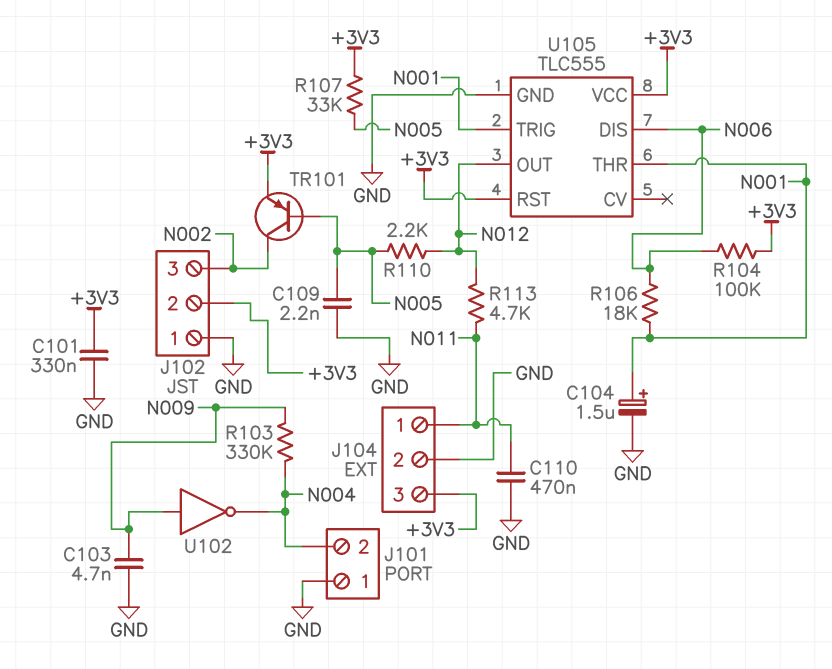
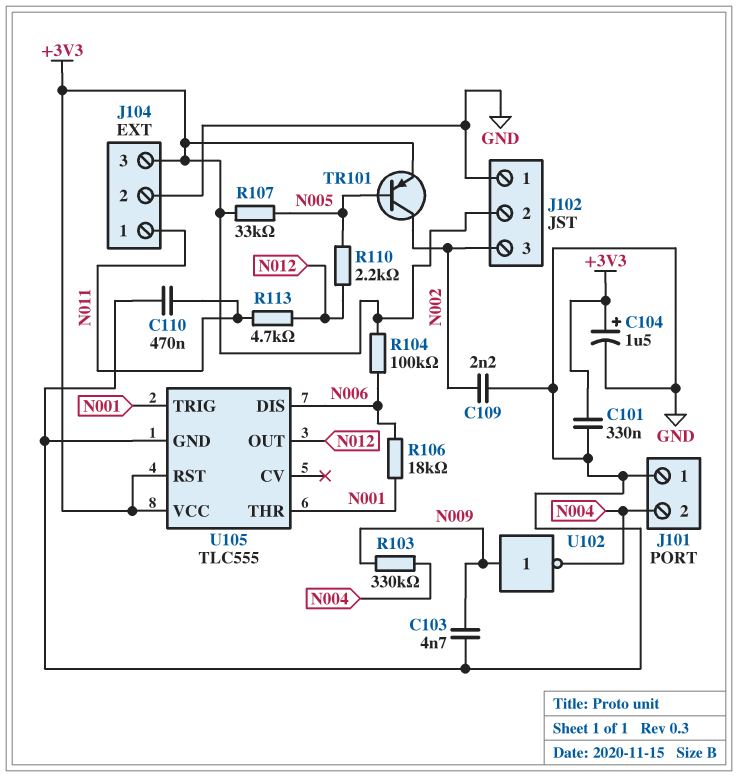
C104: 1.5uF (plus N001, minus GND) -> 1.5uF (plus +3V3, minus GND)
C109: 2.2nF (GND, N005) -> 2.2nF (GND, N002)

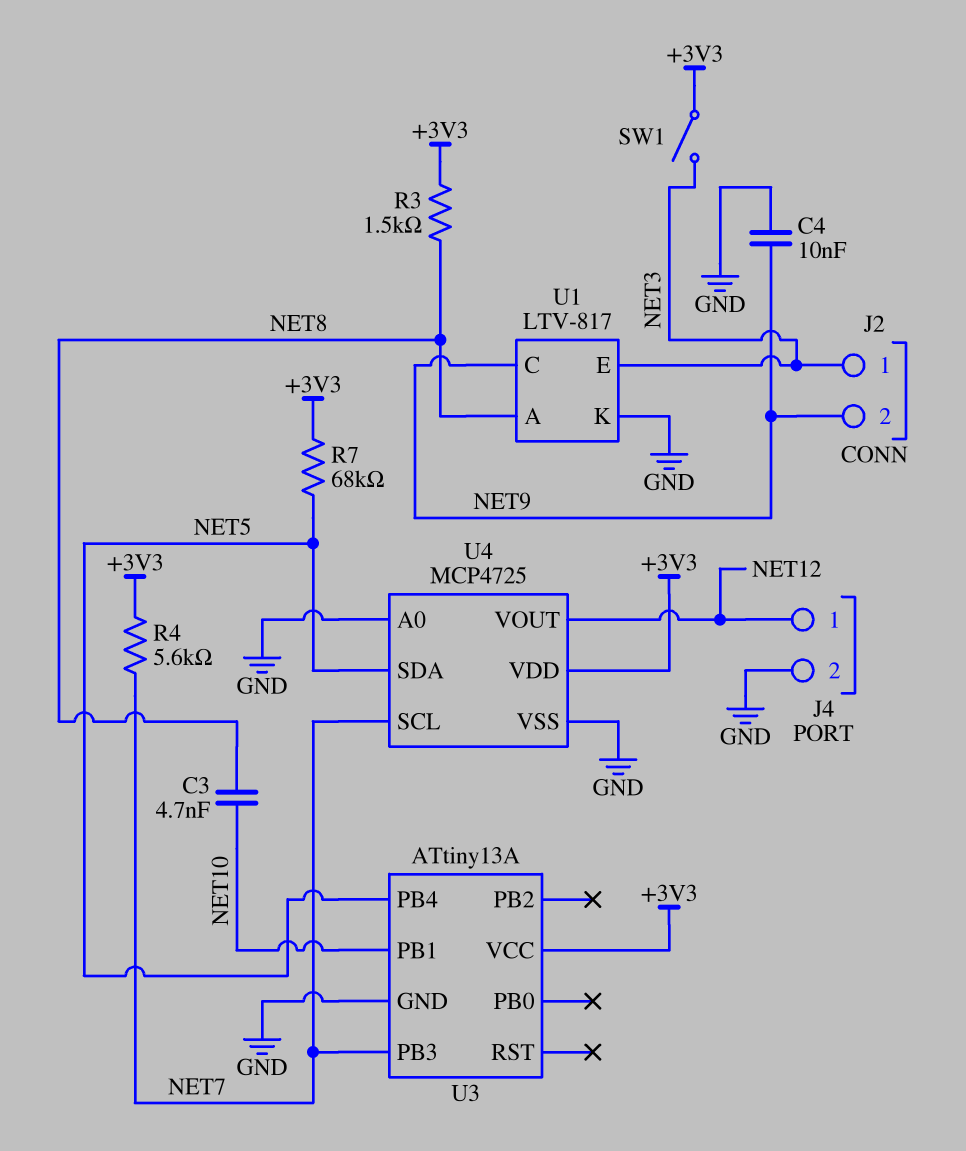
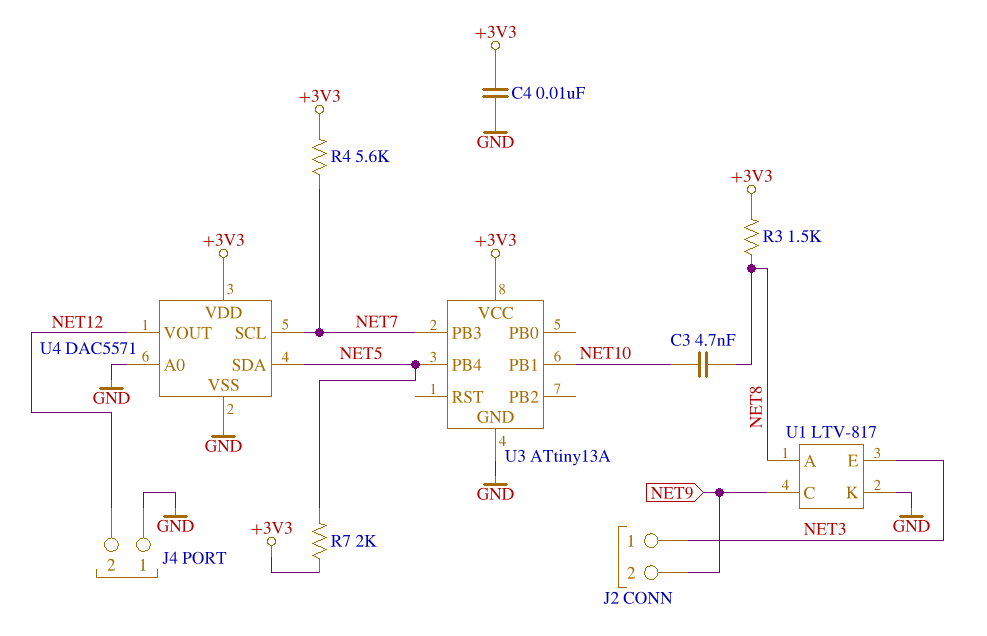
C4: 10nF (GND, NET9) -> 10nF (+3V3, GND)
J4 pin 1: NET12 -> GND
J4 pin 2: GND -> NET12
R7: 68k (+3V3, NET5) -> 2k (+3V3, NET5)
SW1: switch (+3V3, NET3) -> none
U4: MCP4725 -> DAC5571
══════════
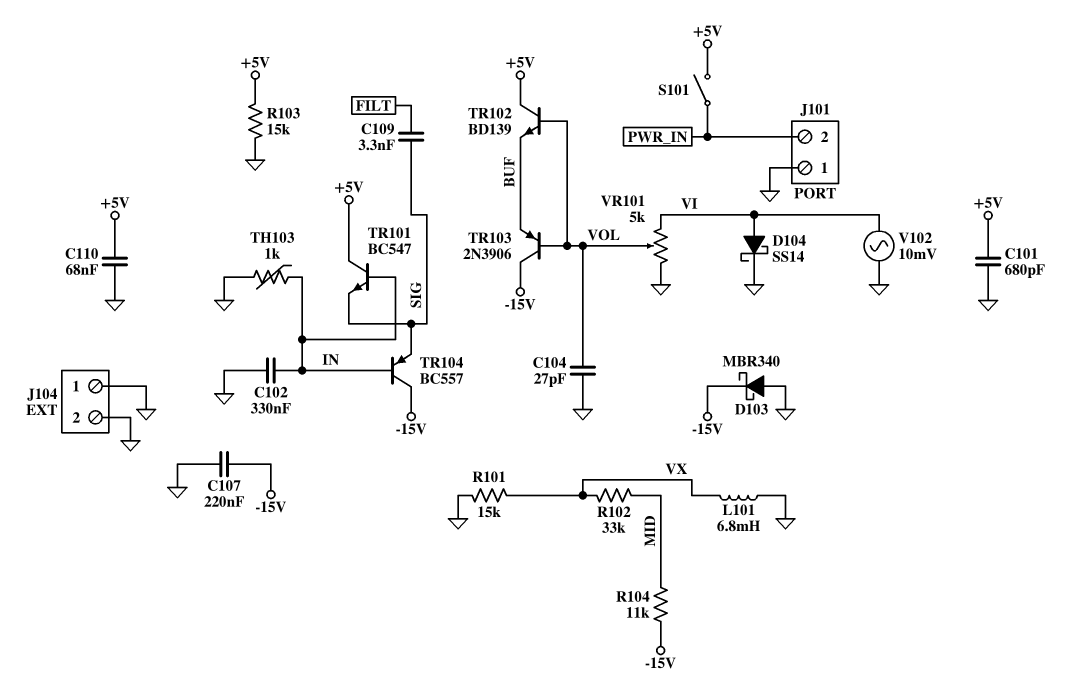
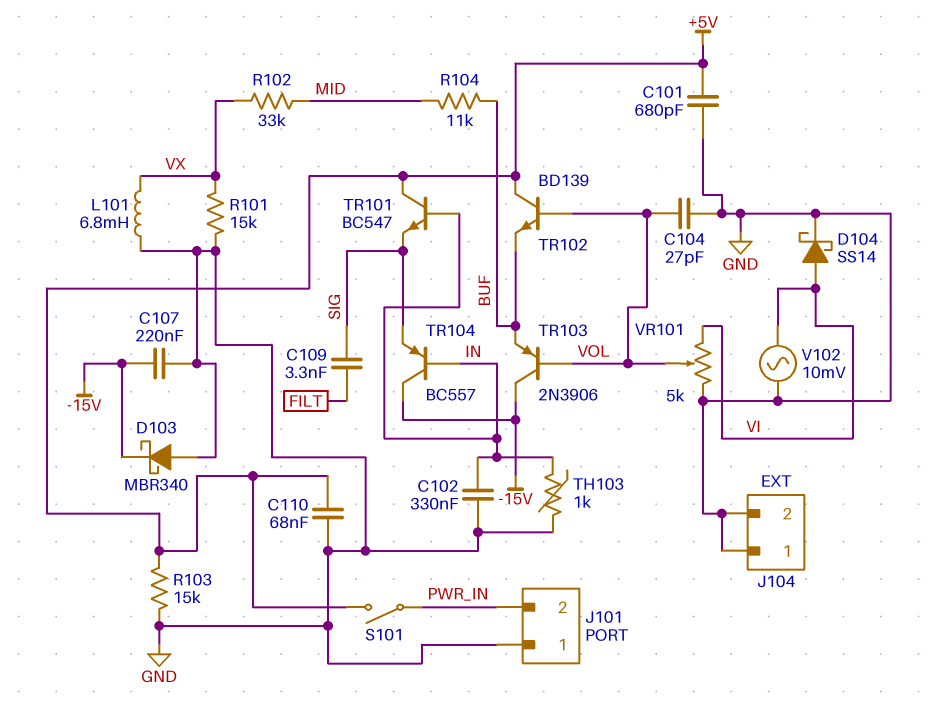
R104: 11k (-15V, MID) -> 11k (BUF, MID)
══════════
Beginning at the line with "R7: 68k (+3V3, NET5) -> 2k (+3V3, NET5)" and stopping after the line with "U4: MCP4725 -> DAC5571", please write out every line of the data above exactly and nothing else.

> _THE COMPLETED TASK_
R7: 68k (+3V3, NET5) -> 2k (+3V3, NET5)
SW1: switch (+3V3, NET3) -> none
U4: MCP4725 -> DAC5571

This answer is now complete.